_Task prompt_:
Scan the records below. Copy every line in which the word "yellow" appears.

(Scene image comparisons)
- - -
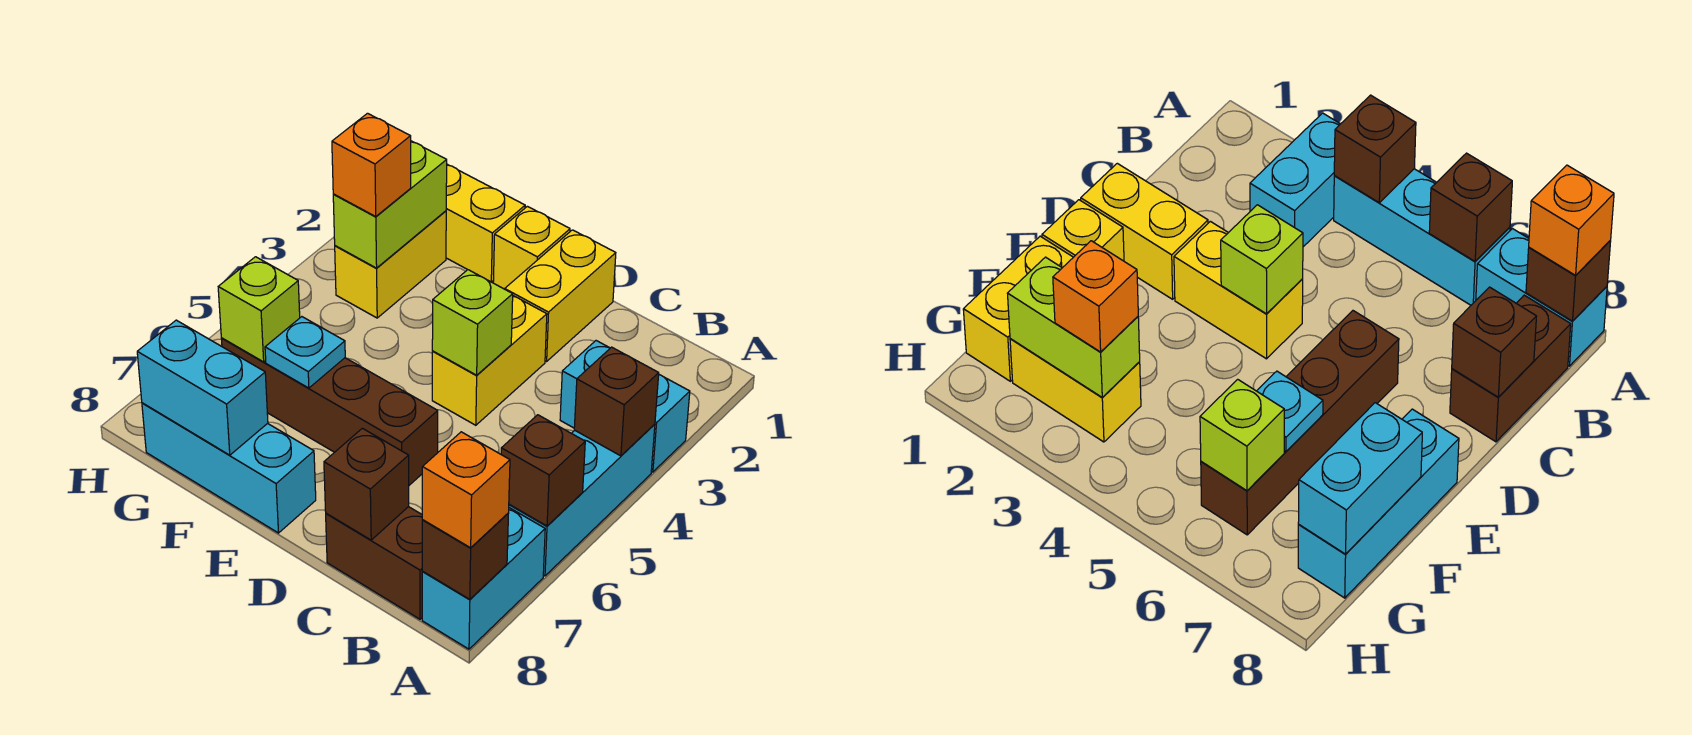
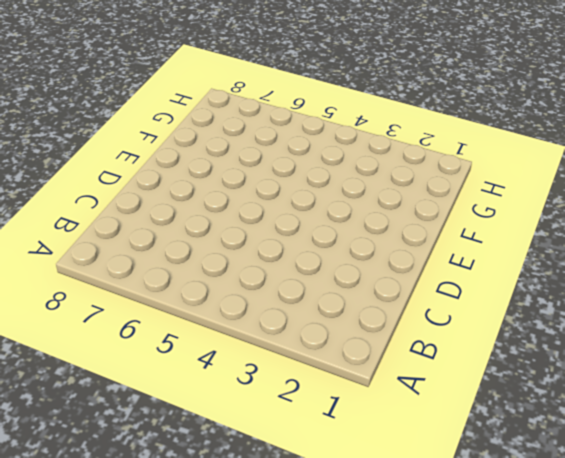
none -> cyan brick A3:B3 level 1
none -> cyan brick A4:A6 level 1
none -> cyan brick A7:A8 level 1

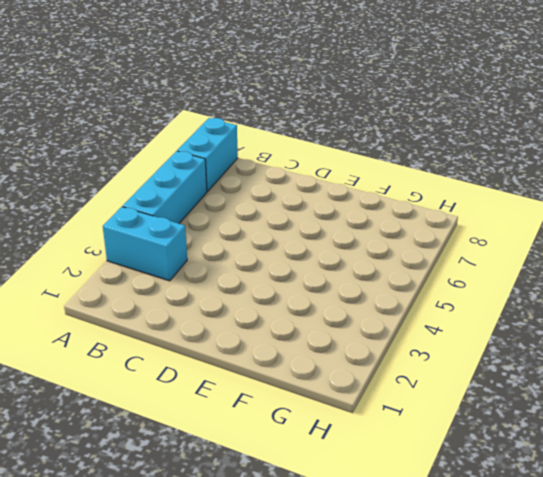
none -> brown brick B8:C8 level 1
none -> yellow brick D1:D2 level 1
none -> yellow brick D3:D4 level 1

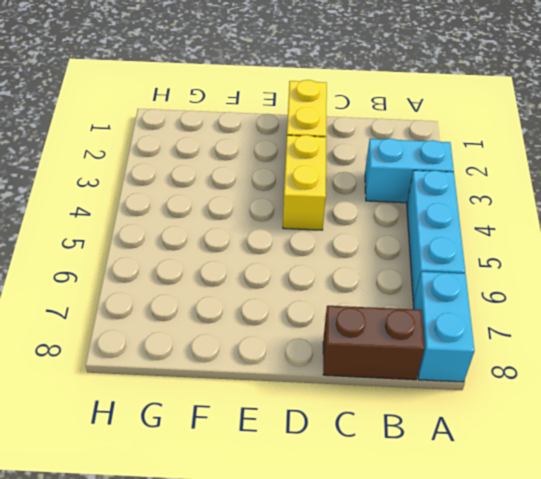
none -> brown brick D6:G6 level 1
none -> yellow brick E1 level 1
none -> cyan brick E8:G8 level 1

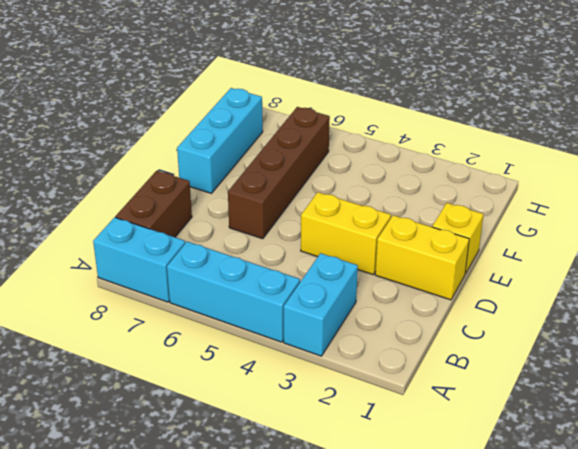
none -> yellow brick F1:G1 level 1
none -> yellow brick G2:G3 level 1
none -> brown brick A4 level 2

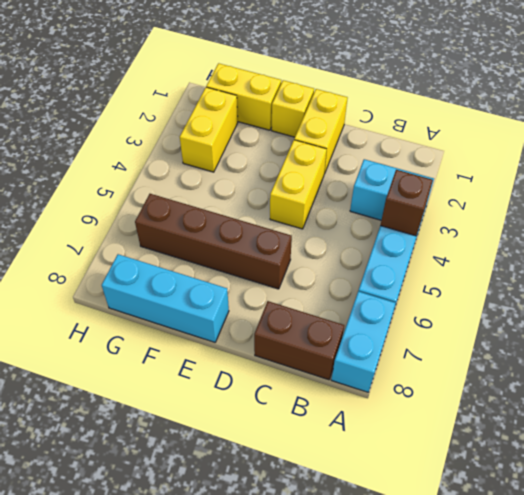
none -> brown brick A6 level 2
none -> brown brick A8 level 2
none -> brown brick C8 level 2

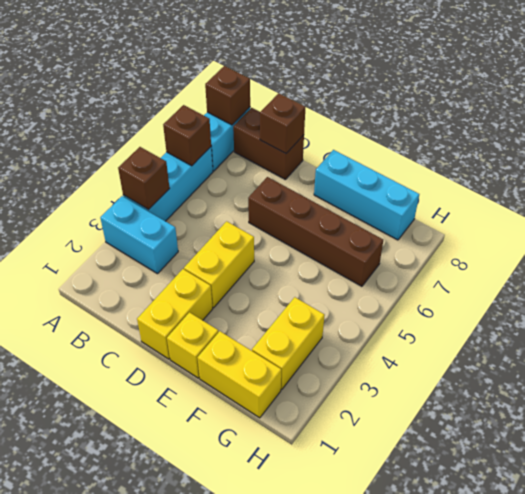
none -> lime brick D4 level 2
none -> cyan plate F6 level 2
none -> cyan brick F8:G8 level 2

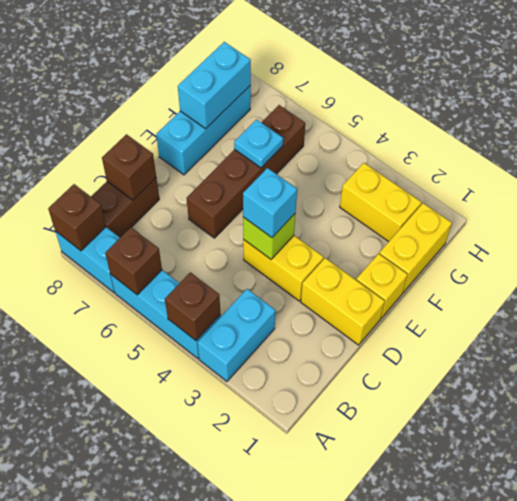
cyan brick D4 level 3 -> none
none -> lime brick G2:G3 level 2
none -> lime brick G6 level 2
none -> orange brick A8 level 3

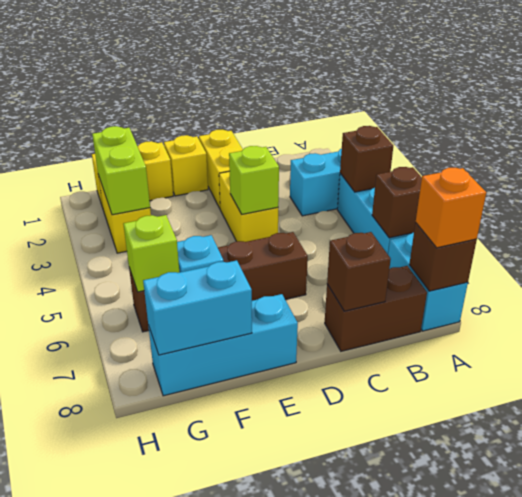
none -> orange brick G3 level 3

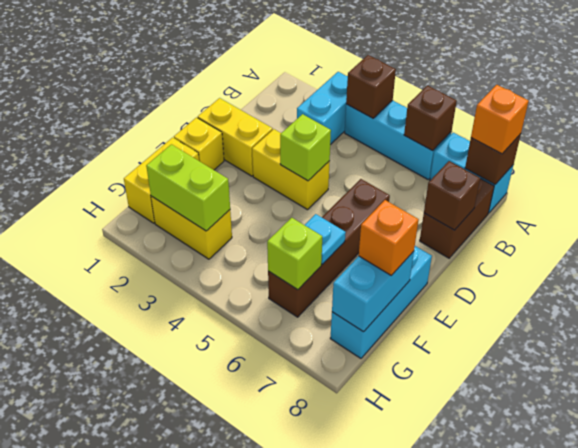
orange brick F8 level 3 -> orange brick G3 level 3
- - -
_Exercise output_:
none -> yellow brick D1:D2 level 1
none -> yellow brick D3:D4 level 1
none -> yellow brick E1 level 1
none -> yellow brick F1:G1 level 1
none -> yellow brick G2:G3 level 1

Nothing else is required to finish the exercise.